Extracted material »
++++++
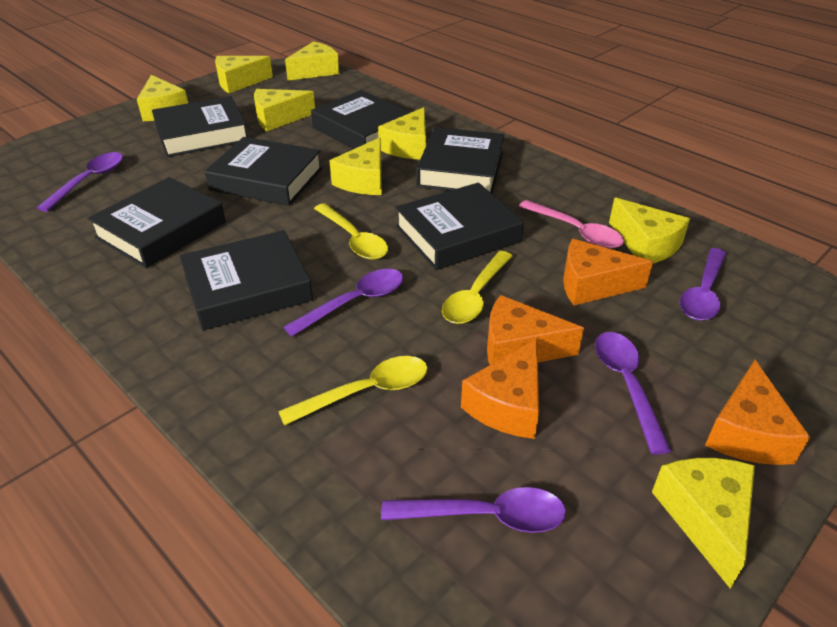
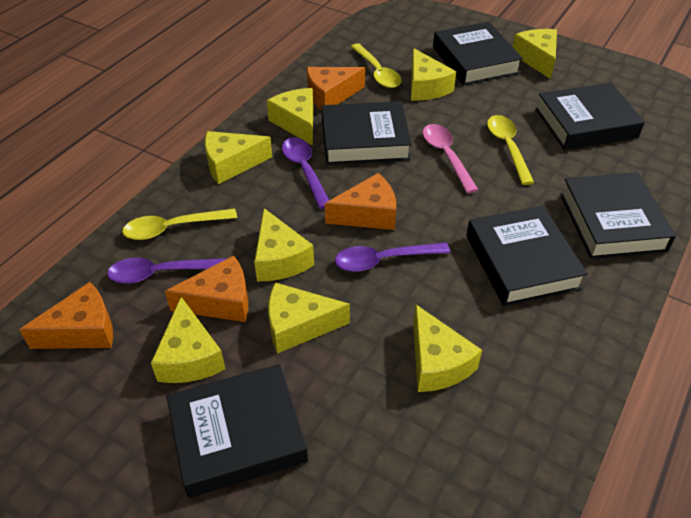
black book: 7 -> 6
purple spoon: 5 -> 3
++++++
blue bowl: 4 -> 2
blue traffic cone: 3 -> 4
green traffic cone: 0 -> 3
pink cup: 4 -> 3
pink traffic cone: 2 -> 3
++++++
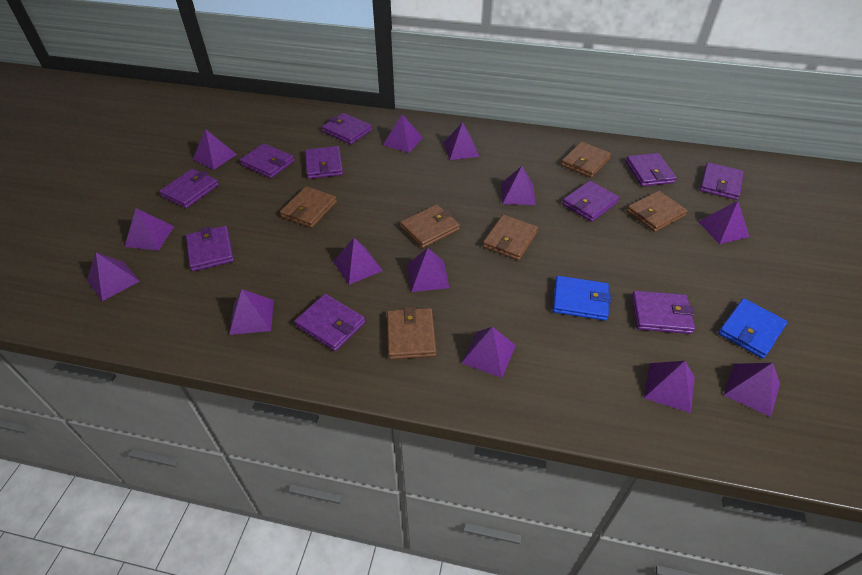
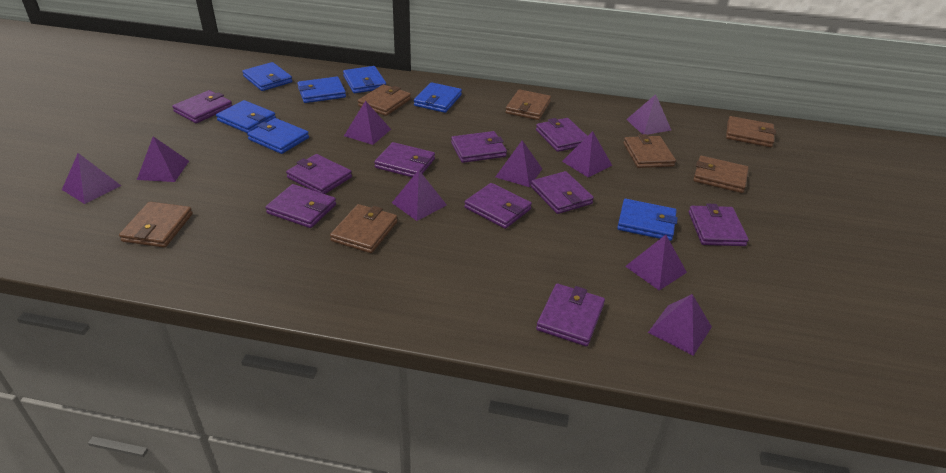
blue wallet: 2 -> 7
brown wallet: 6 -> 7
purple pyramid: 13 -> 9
++++++
What you will do »
Copy out each line of the records where the string "cone" appears.

Result »
blue traffic cone: 3 -> 4
green traffic cone: 0 -> 3
pink traffic cone: 2 -> 3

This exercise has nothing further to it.